#### PROBLEM TO SOLVE
Using the entries below, copy exactly each line from the line with "cyan line: (89, 160)" up to and including the line with "red circle: (36, 63) -> (21, 56), moved", with every picture left out.

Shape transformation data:

################

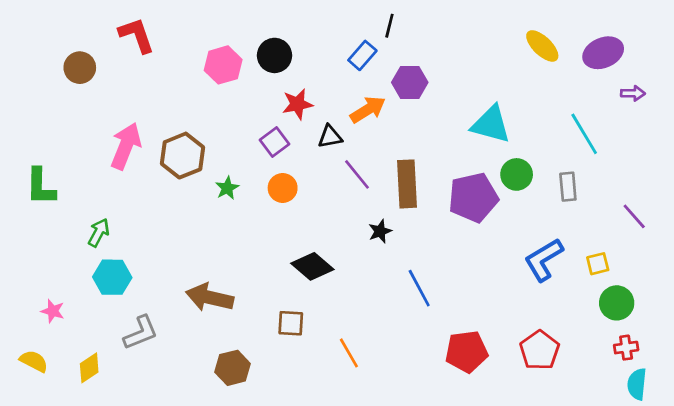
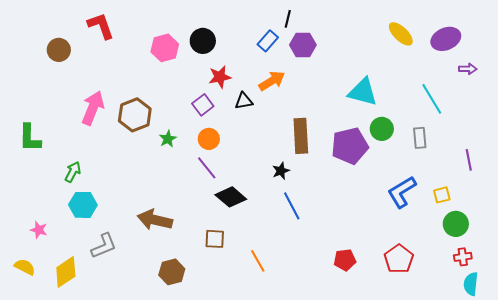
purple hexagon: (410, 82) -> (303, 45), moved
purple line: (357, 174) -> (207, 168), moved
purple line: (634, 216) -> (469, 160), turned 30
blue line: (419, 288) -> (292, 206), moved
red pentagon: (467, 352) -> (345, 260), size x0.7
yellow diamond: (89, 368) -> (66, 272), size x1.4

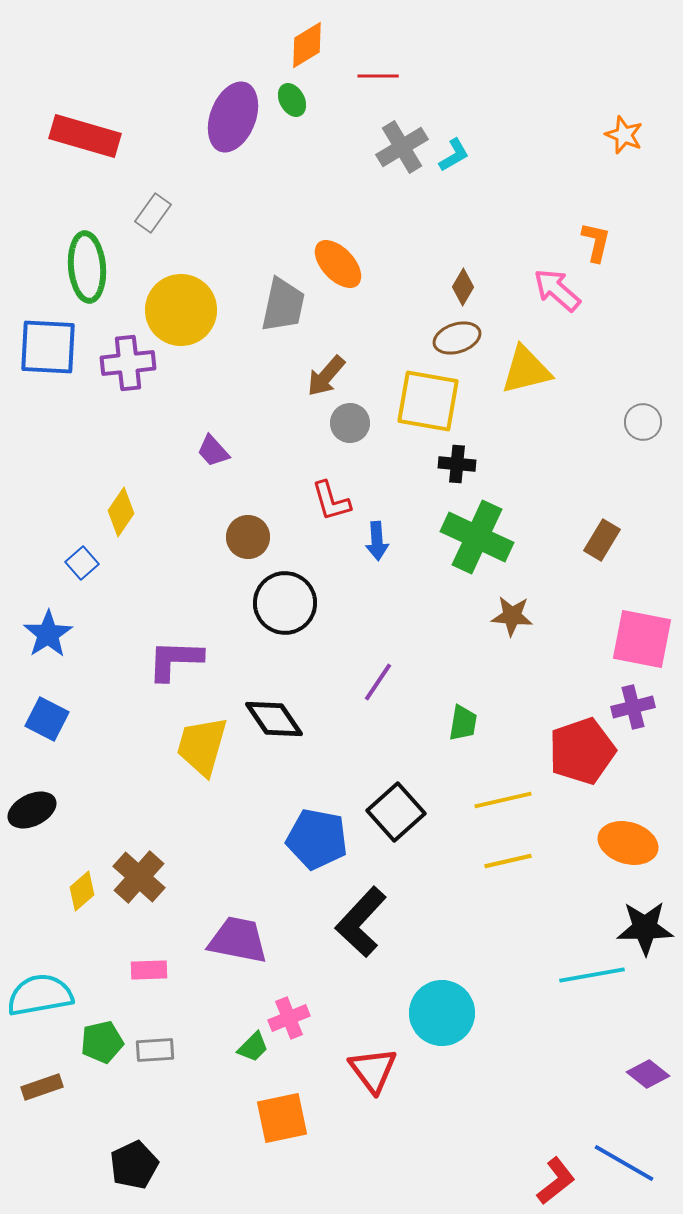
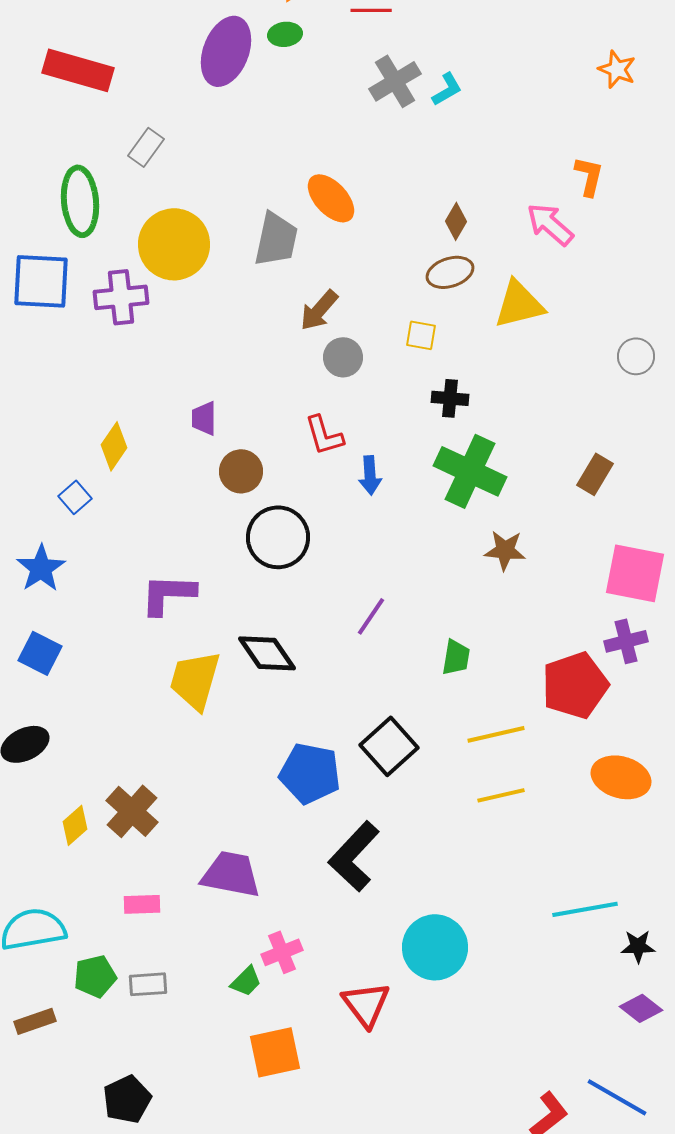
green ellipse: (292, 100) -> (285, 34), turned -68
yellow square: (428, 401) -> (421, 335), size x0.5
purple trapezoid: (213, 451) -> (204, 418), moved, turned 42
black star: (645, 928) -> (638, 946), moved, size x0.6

################

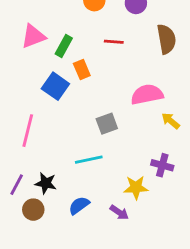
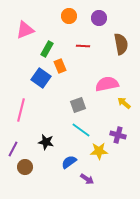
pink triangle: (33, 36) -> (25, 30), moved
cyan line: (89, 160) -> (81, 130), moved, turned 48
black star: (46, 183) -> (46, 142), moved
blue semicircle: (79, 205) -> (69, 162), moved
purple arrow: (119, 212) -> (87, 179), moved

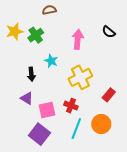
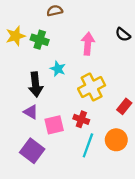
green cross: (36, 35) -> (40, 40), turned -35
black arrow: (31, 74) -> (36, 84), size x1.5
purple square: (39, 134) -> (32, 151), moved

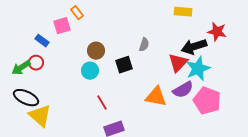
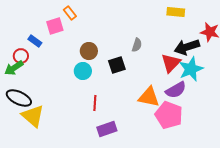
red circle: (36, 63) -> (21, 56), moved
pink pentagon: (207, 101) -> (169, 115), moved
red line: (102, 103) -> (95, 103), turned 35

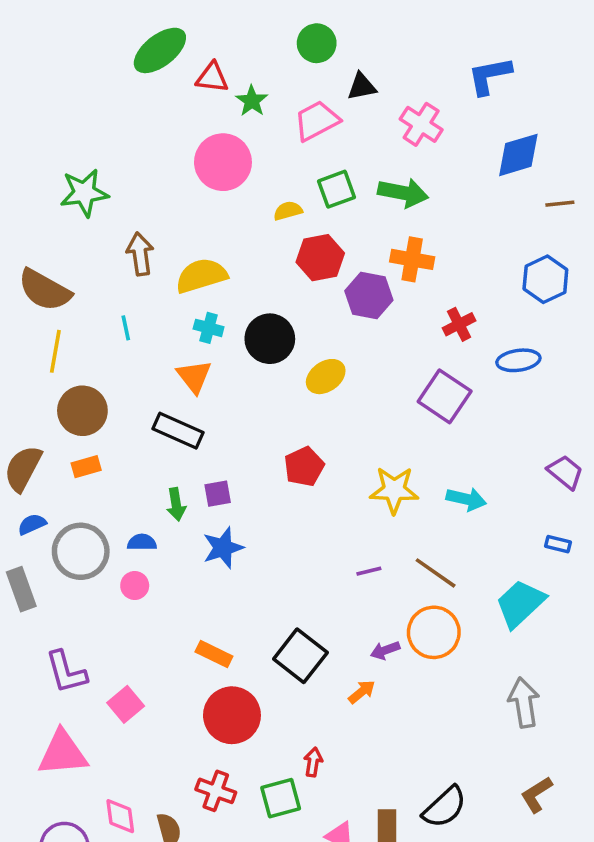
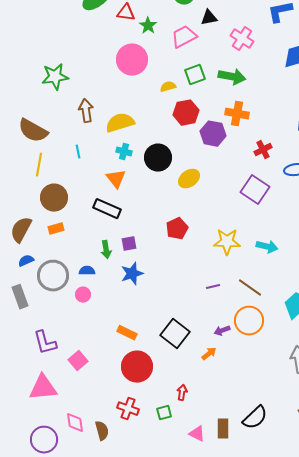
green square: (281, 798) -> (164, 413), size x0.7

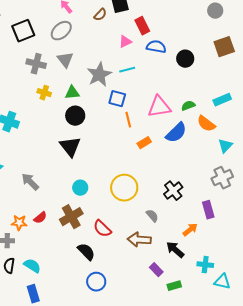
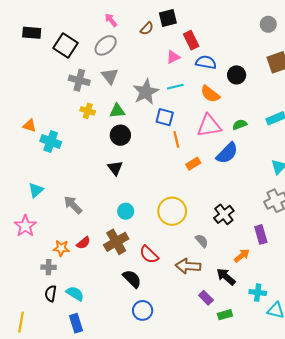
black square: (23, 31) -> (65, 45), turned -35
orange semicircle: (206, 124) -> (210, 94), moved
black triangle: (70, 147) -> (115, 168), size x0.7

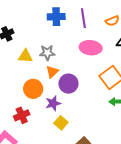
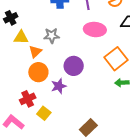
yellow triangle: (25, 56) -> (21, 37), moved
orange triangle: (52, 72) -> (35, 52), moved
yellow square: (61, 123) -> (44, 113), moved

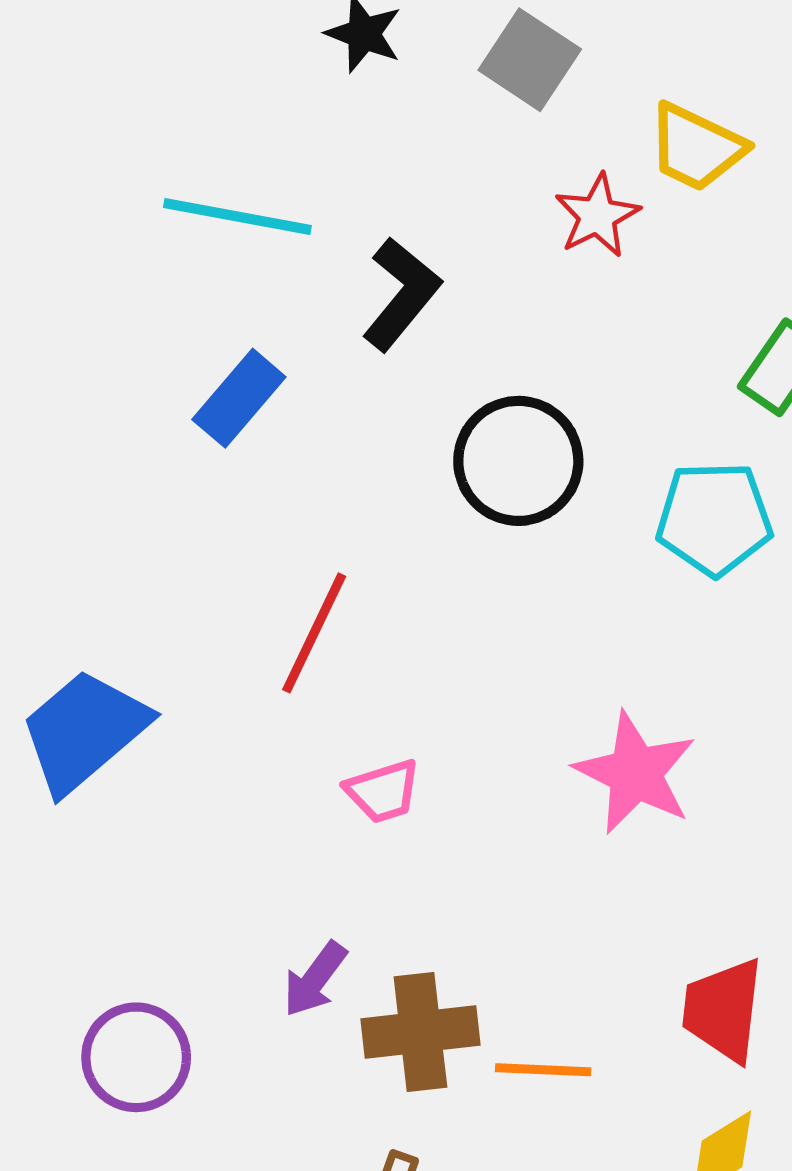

################

#### PROBLEM SOLUTION
cyan line: (89, 160) -> (81, 130), moved, turned 48
black star: (46, 183) -> (46, 142), moved
blue semicircle: (79, 205) -> (69, 162), moved
purple arrow: (119, 212) -> (87, 179), moved

green cross: (36, 35) -> (40, 40), turned -35
black arrow: (31, 74) -> (36, 84), size x1.5
purple square: (39, 134) -> (32, 151), moved

red circle: (36, 63) -> (21, 56), moved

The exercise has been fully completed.